▶ **EXERCISE DATA**

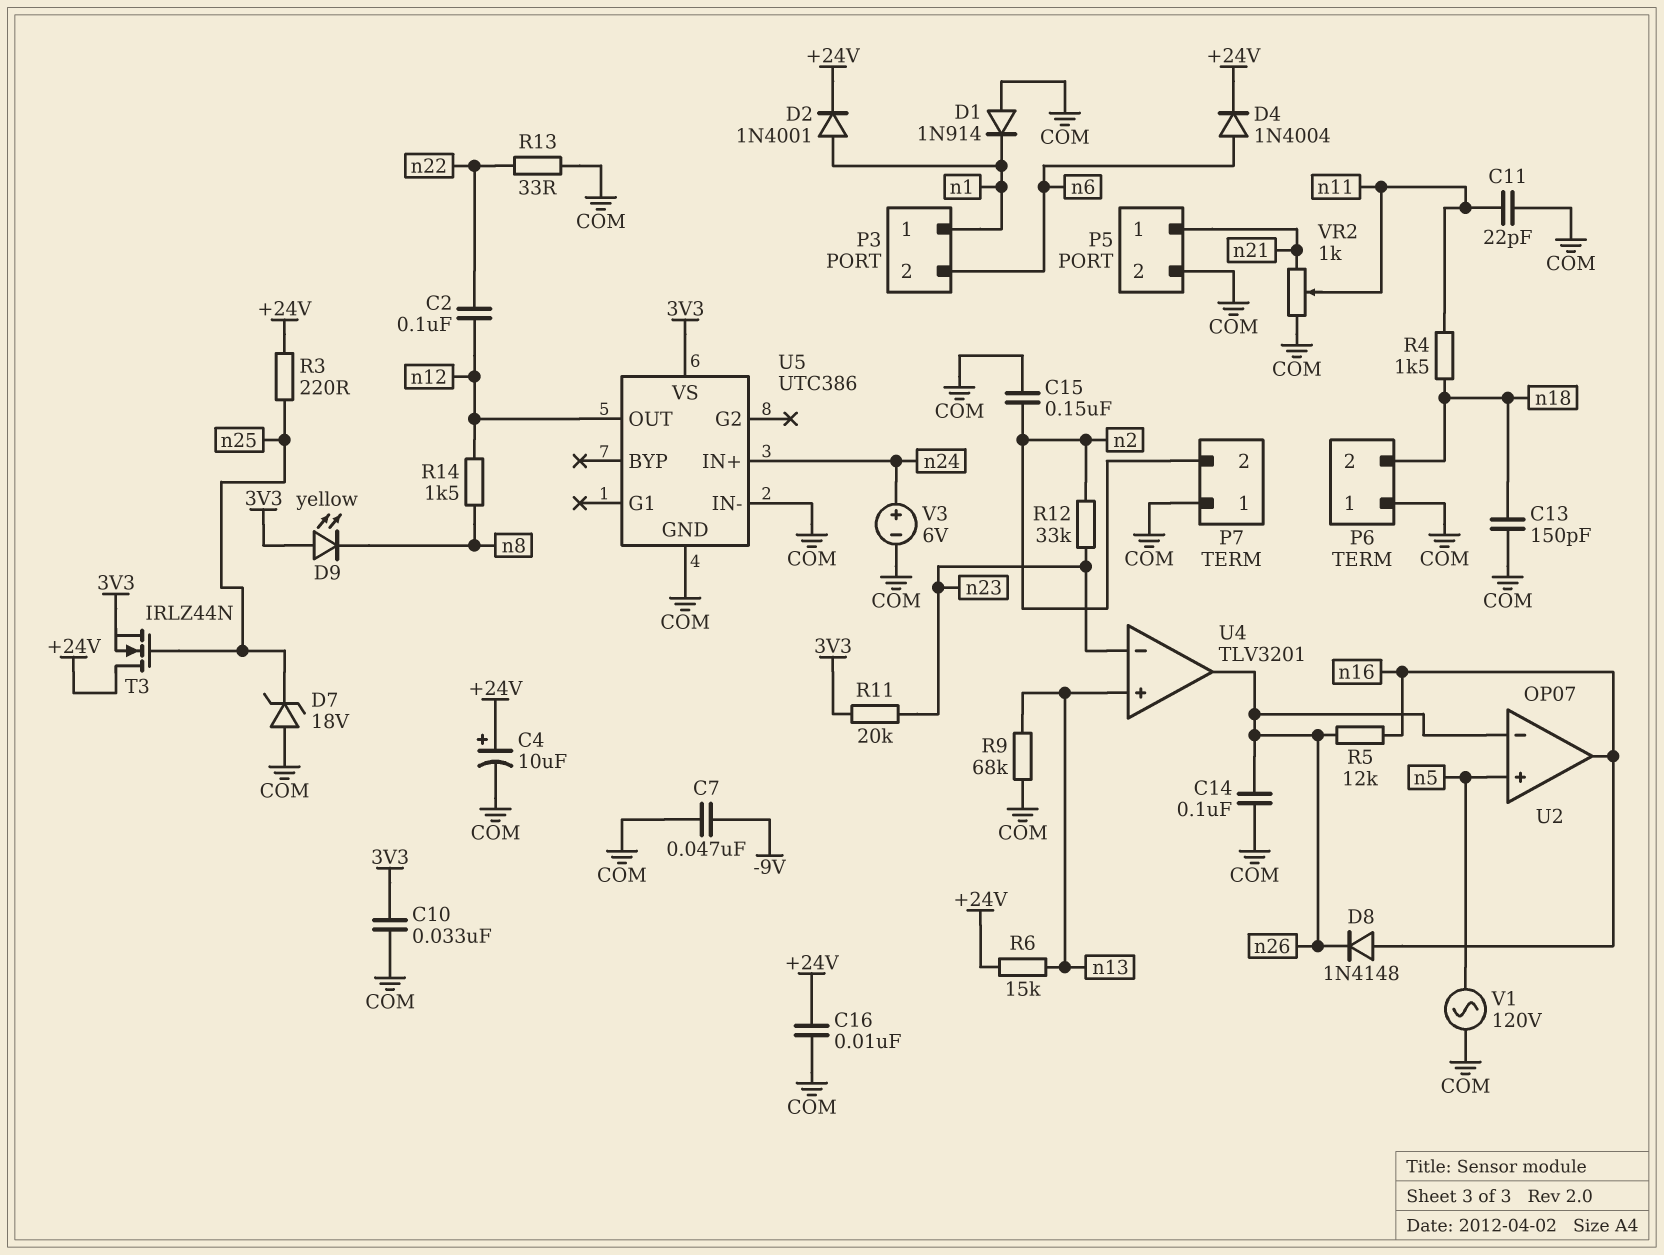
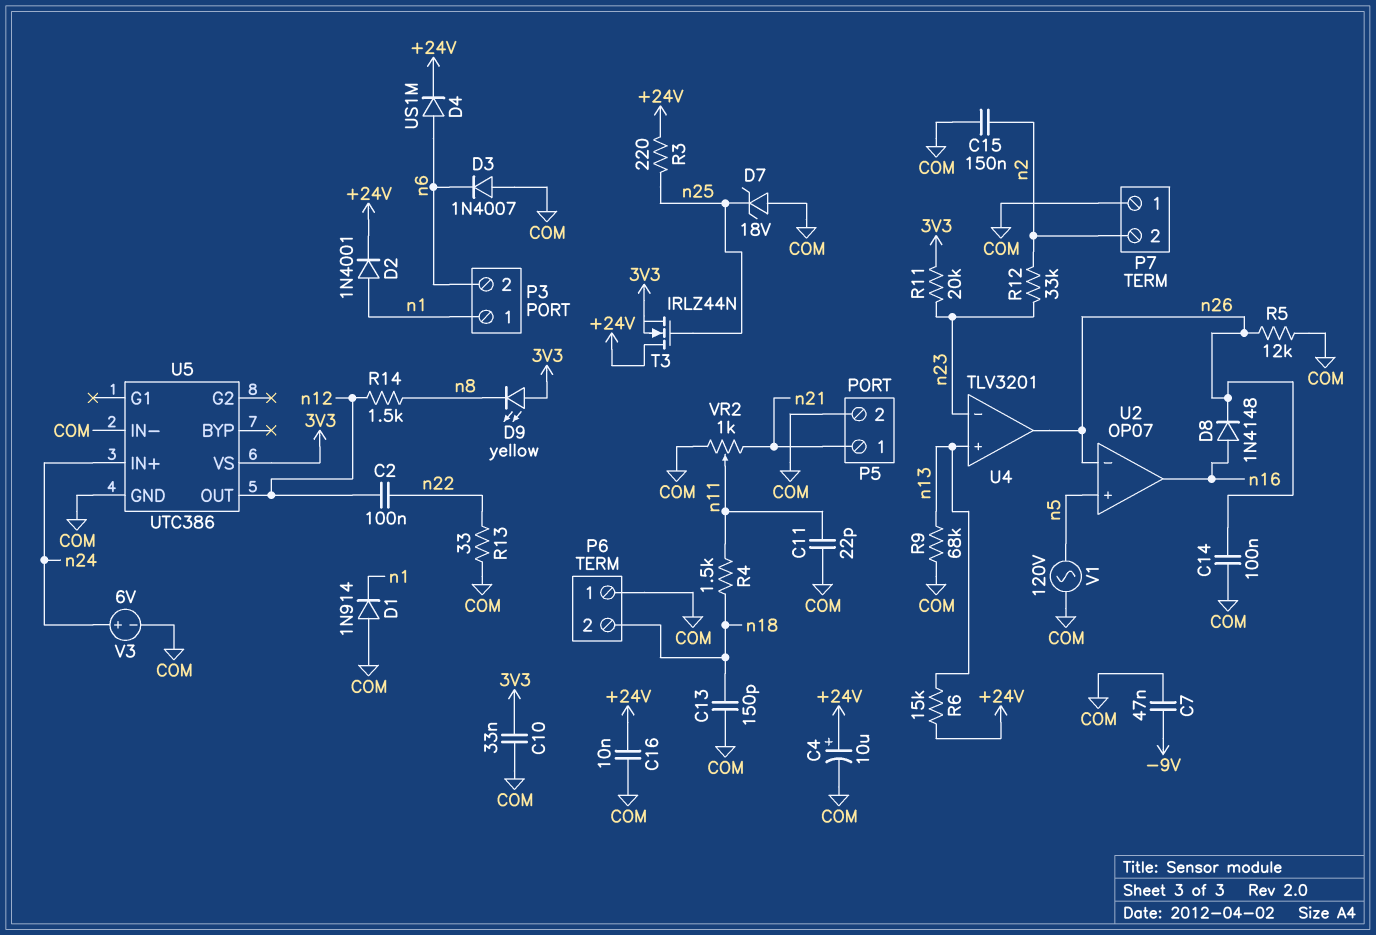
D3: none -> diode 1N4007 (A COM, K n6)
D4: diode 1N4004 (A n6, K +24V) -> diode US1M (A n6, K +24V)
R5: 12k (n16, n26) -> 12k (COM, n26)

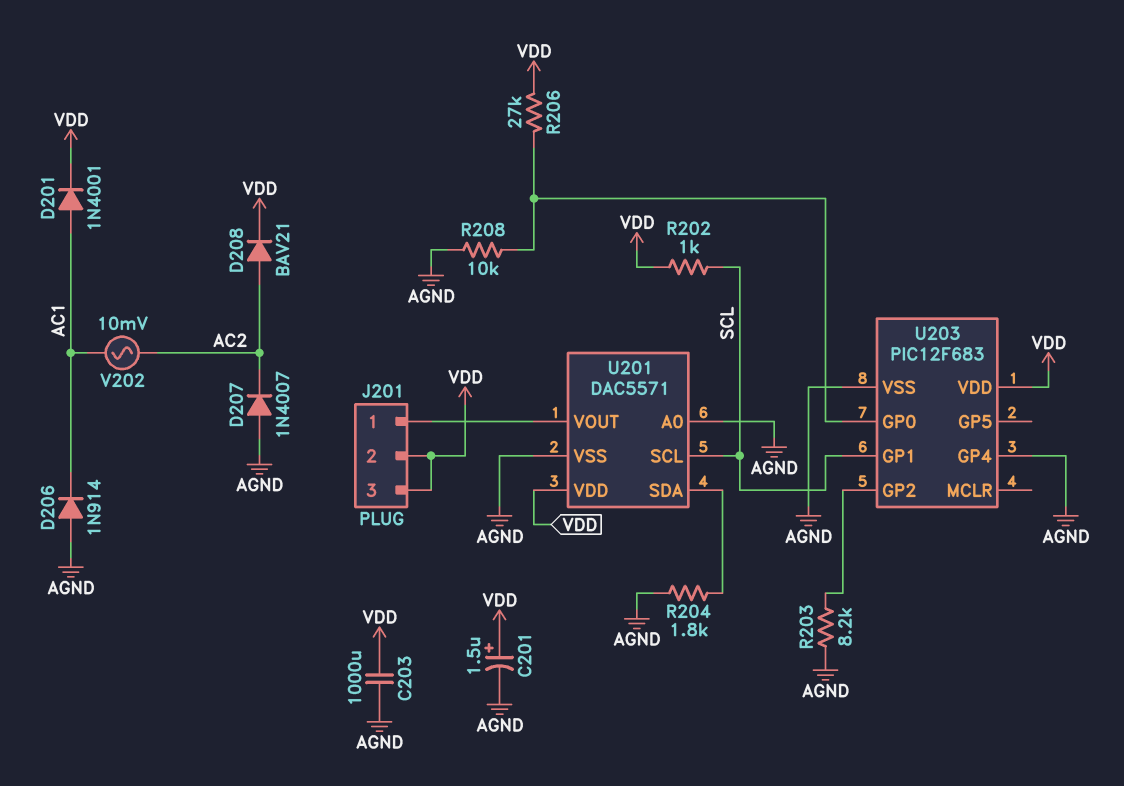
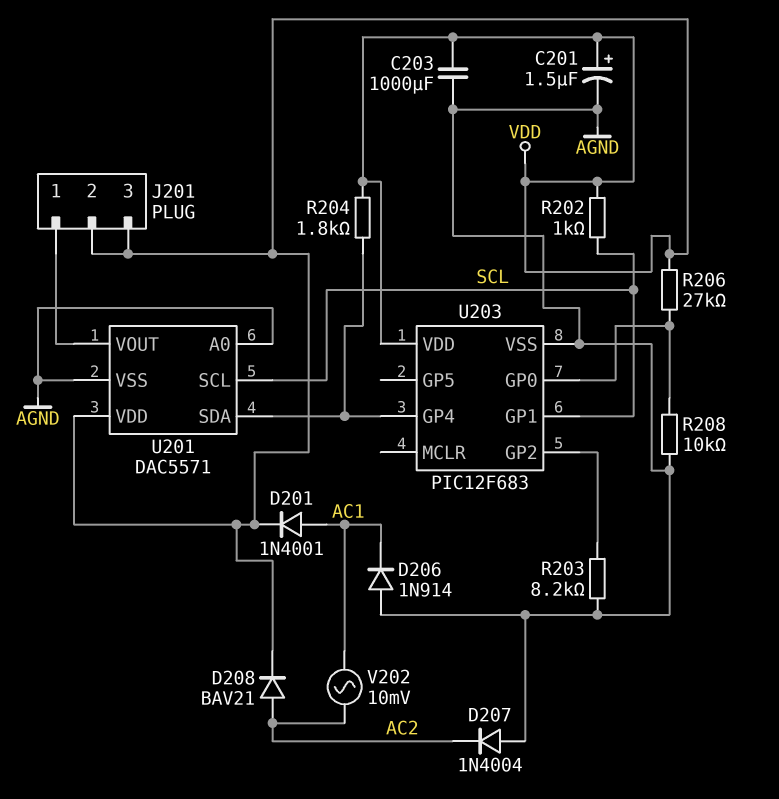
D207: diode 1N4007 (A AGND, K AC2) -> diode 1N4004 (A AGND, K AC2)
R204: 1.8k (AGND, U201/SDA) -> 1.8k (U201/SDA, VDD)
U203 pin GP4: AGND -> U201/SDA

▶ **PROBLEM DESCRIPTION**
From the line containing "R5: 12k (n16, n26) -> 12k (COM, n26)" to the last line of the entries, output every line exactly as written, but leave out the pictures.

▶ **RESULT BELOW**
R5: 12k (n16, n26) -> 12k (COM, n26)

D207: diode 1N4007 (A AGND, K AC2) -> diode 1N4004 (A AGND, K AC2)
R204: 1.8k (AGND, U201/SDA) -> 1.8k (U201/SDA, VDD)
U203 pin GP4: AGND -> U201/SDA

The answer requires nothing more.